## Exercise instructions
Omit all pictures and transcribe only the lines in the entries below that run from the line with "Optfa Player: [564,437,738,614]" through the line with "Layout Contacts: [30,786,322,913]".
*** Begin section ***
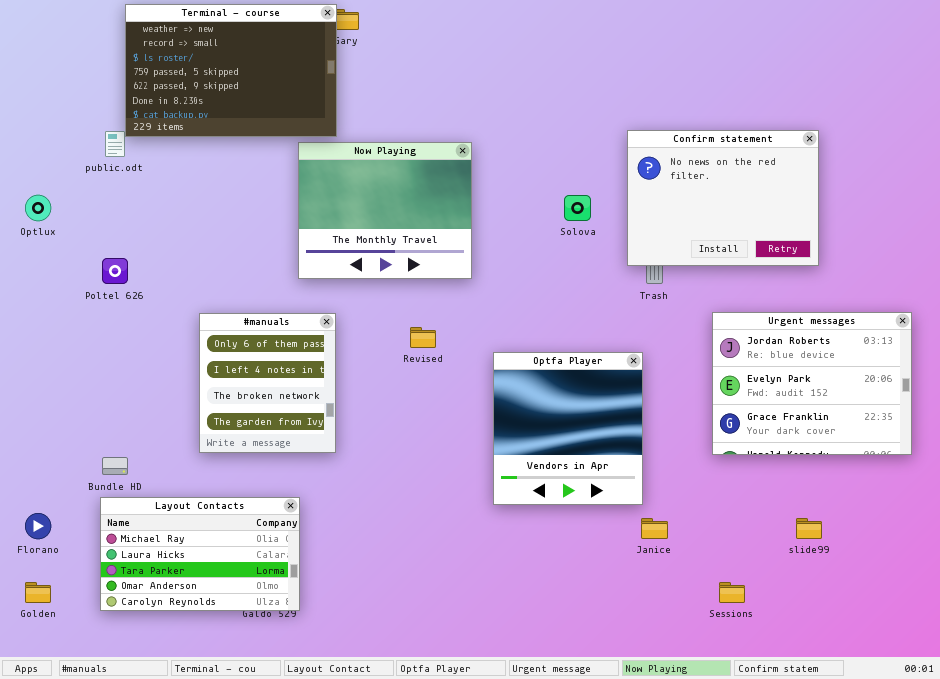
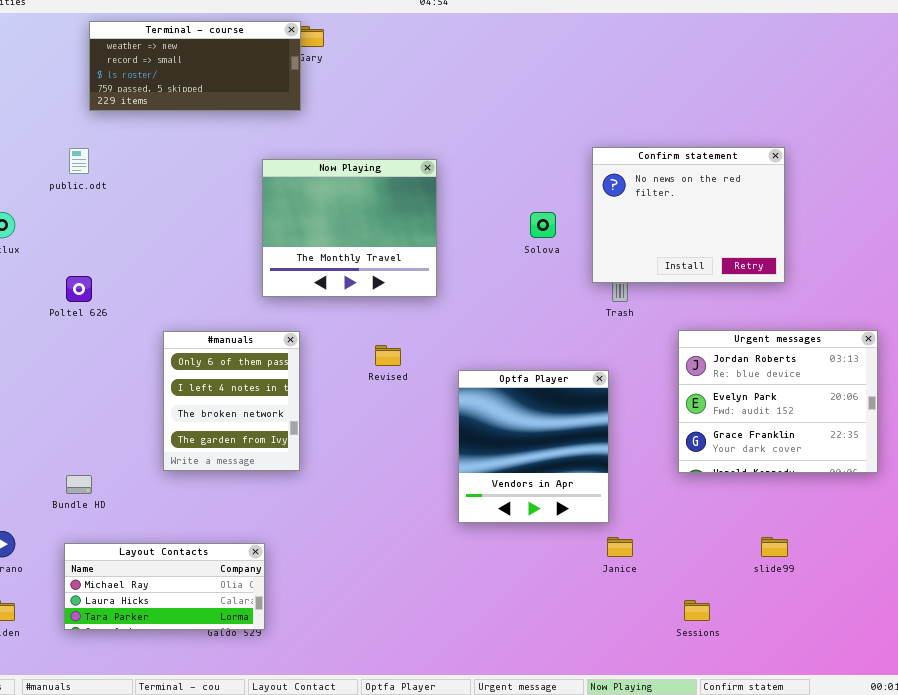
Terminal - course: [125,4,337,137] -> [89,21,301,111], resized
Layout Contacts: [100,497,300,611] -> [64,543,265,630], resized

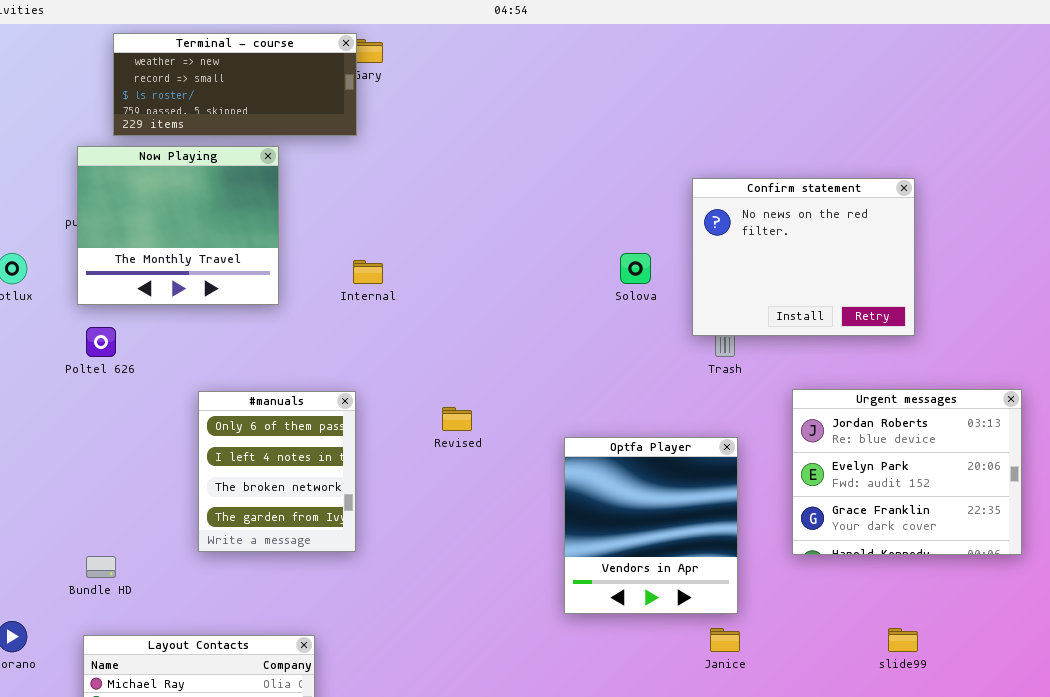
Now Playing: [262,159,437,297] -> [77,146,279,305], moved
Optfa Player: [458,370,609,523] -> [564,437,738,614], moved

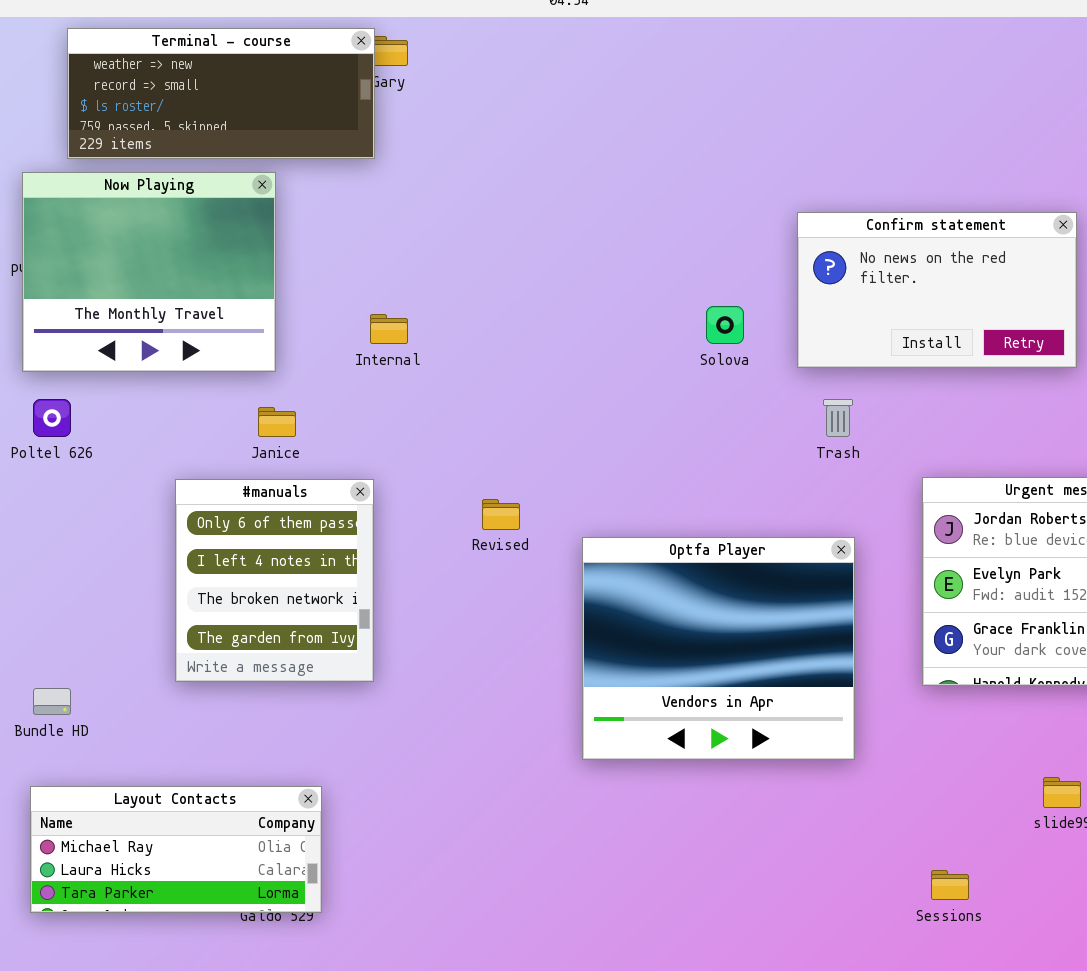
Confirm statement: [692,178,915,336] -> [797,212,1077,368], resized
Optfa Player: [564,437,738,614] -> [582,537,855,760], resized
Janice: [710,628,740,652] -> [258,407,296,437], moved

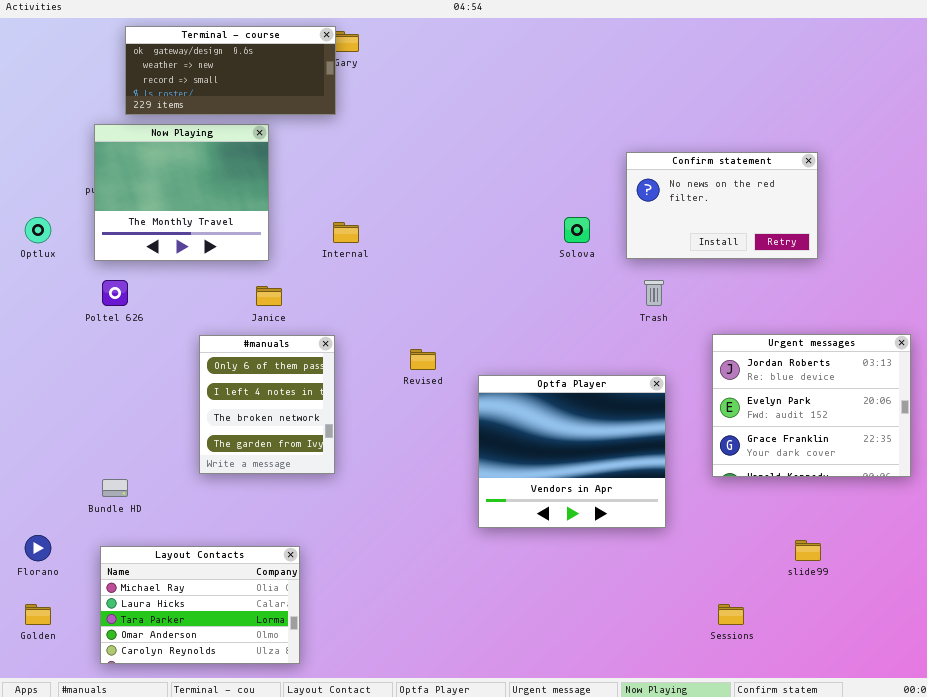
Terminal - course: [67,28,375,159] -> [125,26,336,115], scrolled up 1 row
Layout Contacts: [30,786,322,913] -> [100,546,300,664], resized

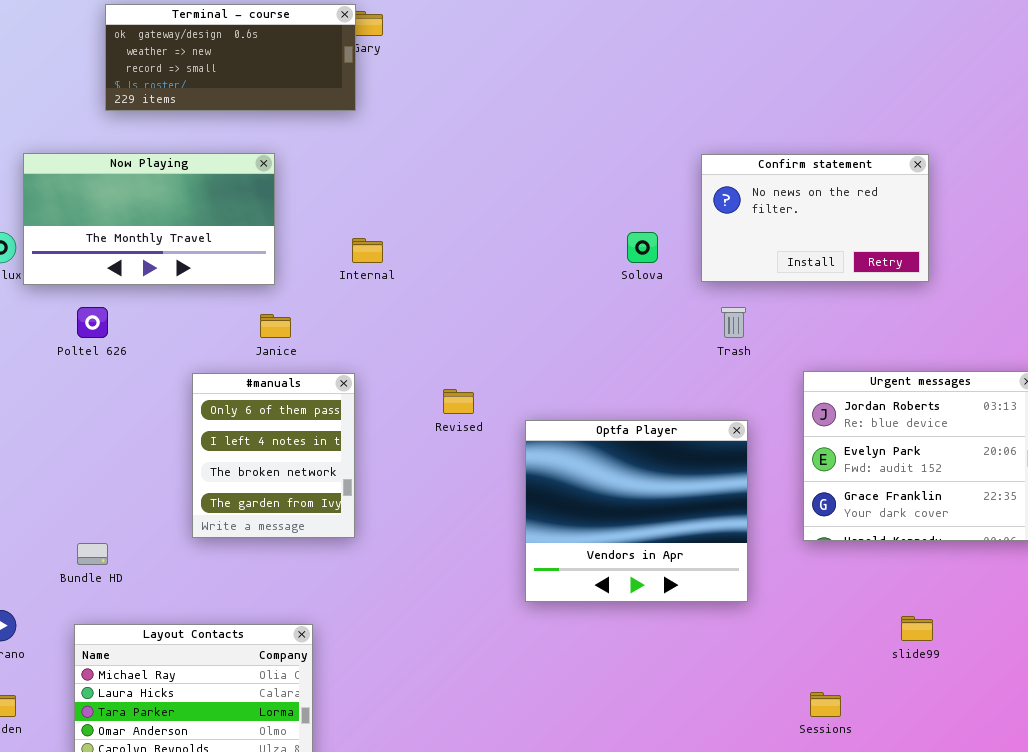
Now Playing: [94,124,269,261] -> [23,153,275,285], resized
*** End section ***
## Reply
Optfa Player: [564,437,738,614] -> [582,537,855,760], resized
Janice: [710,628,740,652] -> [258,407,296,437], moved

Terminal - course: [67,28,375,159] -> [125,26,336,115], scrolled up 1 row
Layout Contacts: [30,786,322,913] -> [100,546,300,664], resized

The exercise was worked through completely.